(Recorded data)
__________________________________________________
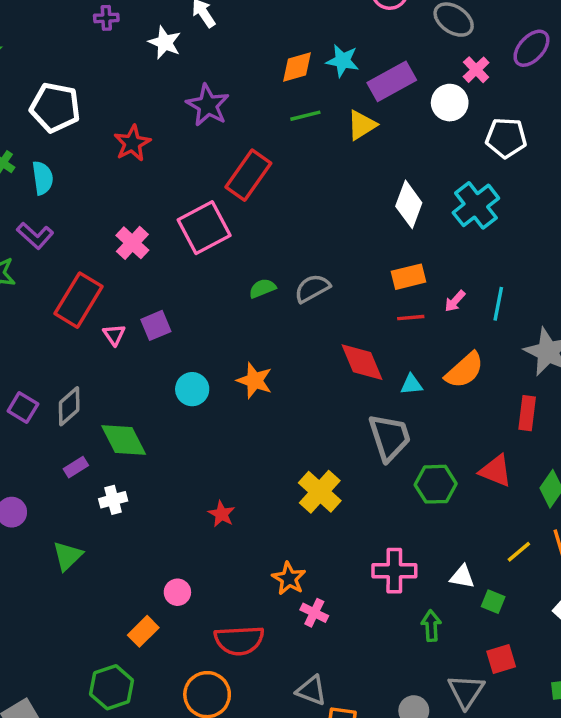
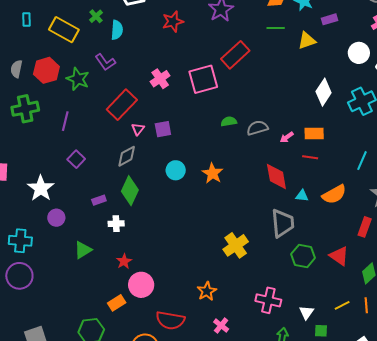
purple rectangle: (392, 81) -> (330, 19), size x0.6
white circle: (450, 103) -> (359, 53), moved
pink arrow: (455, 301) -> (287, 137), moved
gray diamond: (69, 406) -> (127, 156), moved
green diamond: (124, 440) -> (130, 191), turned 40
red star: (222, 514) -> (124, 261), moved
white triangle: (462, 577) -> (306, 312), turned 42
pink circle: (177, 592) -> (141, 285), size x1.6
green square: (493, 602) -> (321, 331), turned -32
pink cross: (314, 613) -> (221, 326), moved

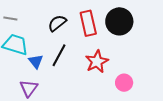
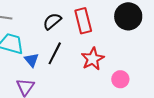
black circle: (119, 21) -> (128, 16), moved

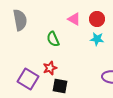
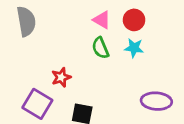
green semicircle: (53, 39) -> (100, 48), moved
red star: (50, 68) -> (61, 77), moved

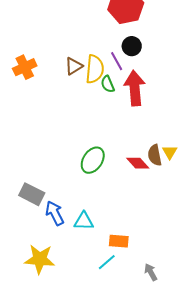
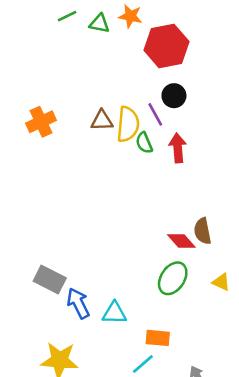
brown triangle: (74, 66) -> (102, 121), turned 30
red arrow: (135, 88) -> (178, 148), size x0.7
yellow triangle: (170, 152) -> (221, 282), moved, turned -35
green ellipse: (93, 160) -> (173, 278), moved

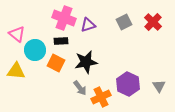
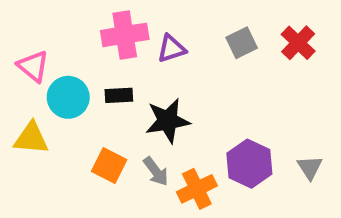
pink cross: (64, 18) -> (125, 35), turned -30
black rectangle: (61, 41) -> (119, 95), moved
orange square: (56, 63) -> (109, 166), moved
__________________________________________________
▸ **WHAT IS BEING ASKED**: Would you please copy the lines above, from the one holding "pink cross: (64, 18) -> (125, 35), turned -30" through the last, and nothing else?

▸ **RESULT OF THE EXERCISE**:
pink cross: (64, 18) -> (125, 35), turned -30
black rectangle: (61, 41) -> (119, 95), moved
orange square: (56, 63) -> (109, 166), moved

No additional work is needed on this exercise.